Task requirements –
Copy out the lines below word for word, leaving out the pictures.

Supplied material –
[Start]
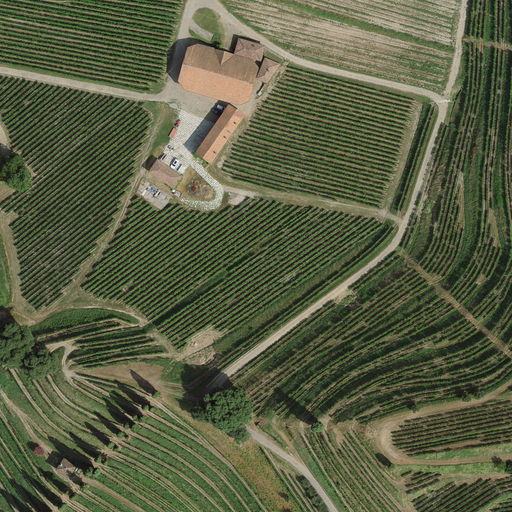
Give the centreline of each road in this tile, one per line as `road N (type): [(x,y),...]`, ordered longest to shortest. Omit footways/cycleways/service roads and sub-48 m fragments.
road 1 (track): [(208,0),(289,58),(430,92),(440,110),(407,223),(388,249),(219,392),(219,404),(302,472),(335,511)]
road 2 (track): [(511,456),(398,463),(381,435),(383,425),(488,402),(511,385)]
road 3 (track): [(190,0),(156,97),(0,73)]
road 4 (track): [(407,223),(221,186)]
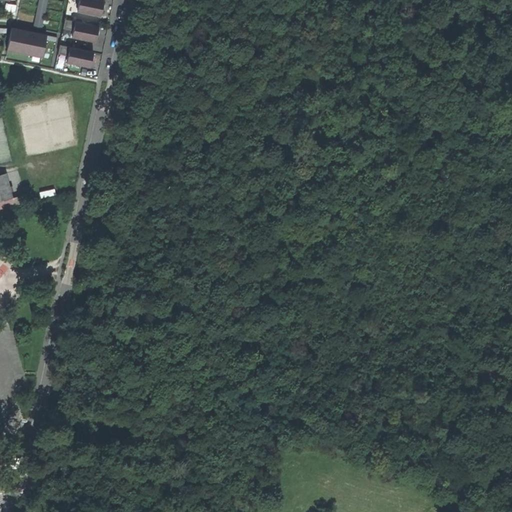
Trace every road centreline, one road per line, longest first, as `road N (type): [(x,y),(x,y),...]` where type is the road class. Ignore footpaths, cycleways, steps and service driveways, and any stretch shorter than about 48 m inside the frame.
road 1 (residential): [(129,0),(22,486),(0,502)]
road 2 (track): [(330,0),(312,165),(250,384)]
road 3 (track): [(511,470),(262,407),(250,384)]
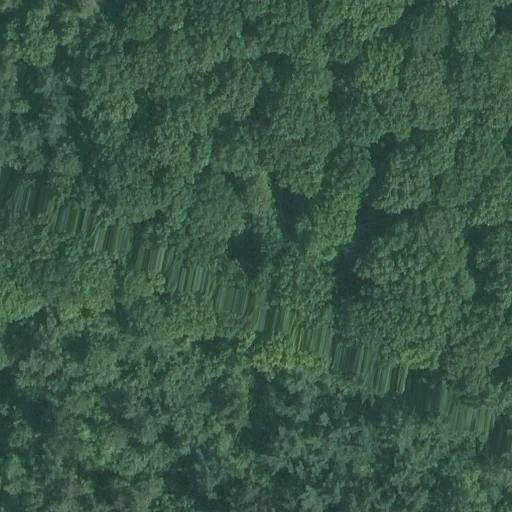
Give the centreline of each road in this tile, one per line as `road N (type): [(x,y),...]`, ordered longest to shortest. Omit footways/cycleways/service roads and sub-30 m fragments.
road 1 (track): [(0,142),(511,294)]
road 2 (track): [(0,244),(97,0)]
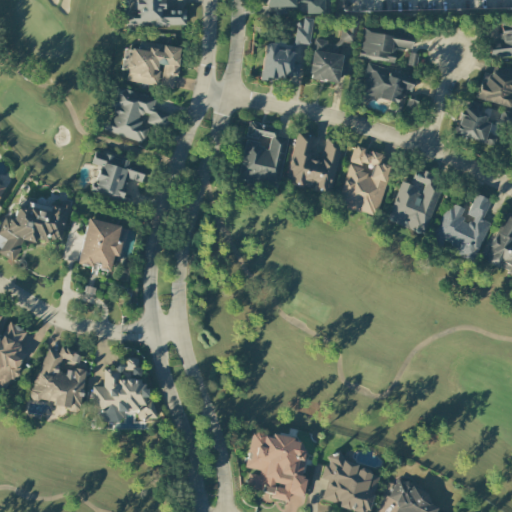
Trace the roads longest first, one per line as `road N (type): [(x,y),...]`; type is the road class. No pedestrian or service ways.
road 1 (residential): [(227,511),(213,427),(178,330),(176,295),(189,208),(231,95),(238,0)]
road 2 (residential): [(209,0),(210,50),(152,237),(149,301),(196,511)]
road 3 (residential): [(202,90),(352,123),(511,185)]
road 4 (residential): [(178,330),(64,322),(0,285)]
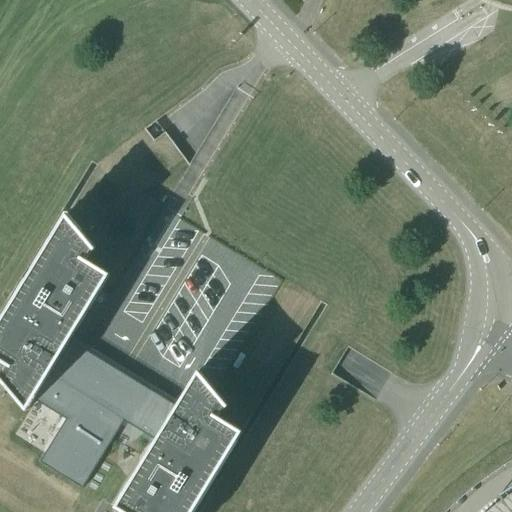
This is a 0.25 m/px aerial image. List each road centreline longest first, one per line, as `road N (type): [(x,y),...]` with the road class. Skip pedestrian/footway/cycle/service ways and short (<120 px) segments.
road 1 (unclassified): [(465,229),(248,0)]
road 2 (unclassified): [(451,391),(482,361),(508,312),(501,258),(483,235),(465,229)]
road 3 (unclassified): [(465,229),(477,305),(451,391)]
road 4 (unclassified): [(360,511),(451,391)]
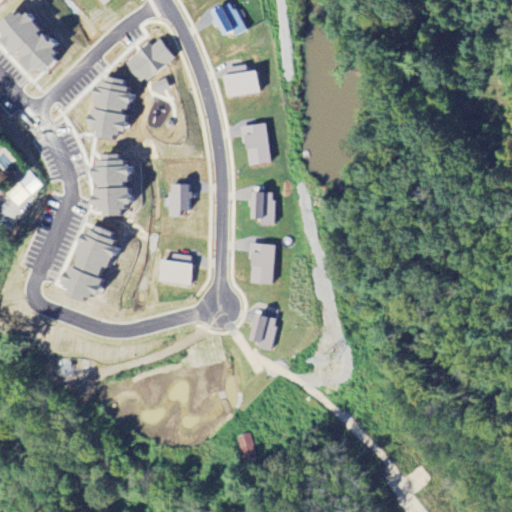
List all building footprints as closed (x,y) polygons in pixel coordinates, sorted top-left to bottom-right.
[End]
Right answer –
Give the centreline of each road in this tile, one per line as `road N (type): [(x,y),...]`, ordered longest to shortest. Omit footways/cycleways/service roads and sub-48 m fragments.
road 1 (track): [(208,0),(289,58),(430,92),(440,110),(407,223),(388,249),(219,392),(219,404),(302,472),(335,511)]
road 2 (track): [(511,456),(398,463),(381,435),(383,425),(488,402),(511,385)]
road 3 (track): [(190,0),(156,97),(0,73)]
road 4 (track): [(407,223),(221,186)]
Trace every road centreline, one road per line, longest first, as `road N (type): [(x,y),(x,y),...]` where type is the road class. Ignore footpaths, cycleways, steps and service driveways, and any stretch shorter than about 48 m inside the frame.
road 1 (residential): [(129,0),(22,486),(0,502)]
road 2 (track): [(330,0),(312,165),(250,384)]
road 3 (track): [(511,470),(262,407),(250,384)]
Give the centreline of each road in this tile, one per line as `road N (type): [(x,y),...]`, ordered longest to shortest. Omit footways/cycleways/service roads and sub-30 m fragments.
road 1 (track): [(0,142),(511,294)]
road 2 (track): [(0,244),(97,0)]
Trace the roads longest first, one per line as `road N (type): [(x,y),...]`; type is the road class. No pedestrian or service ways.
road 1 (residential): [(227,511),(213,427),(178,330),(176,295),(189,208),(231,95),(238,0)]
road 2 (residential): [(209,0),(210,50),(152,237),(149,301),(196,511)]
road 3 (residential): [(202,90),(352,123),(511,185)]
road 4 (residential): [(178,330),(64,322),(0,285)]
This is a 0.25 m/px aerial image. List each road centreline longest first, one per line, as `road N (type): [(x,y),...]` with the road class. Skip pedestrian/footway/cycle/service ways and short (<120 px) segments.
road 1 (unclassified): [(465,229),(248,0)]
road 2 (unclassified): [(451,391),(482,361),(508,312),(501,258),(483,235),(465,229)]
road 3 (unclassified): [(465,229),(477,305),(451,391)]
road 4 (unclassified): [(360,511),(451,391)]
List all building footprints as closed (x,y) polygons in pixel coordinates, sorted top-left to bottom-right.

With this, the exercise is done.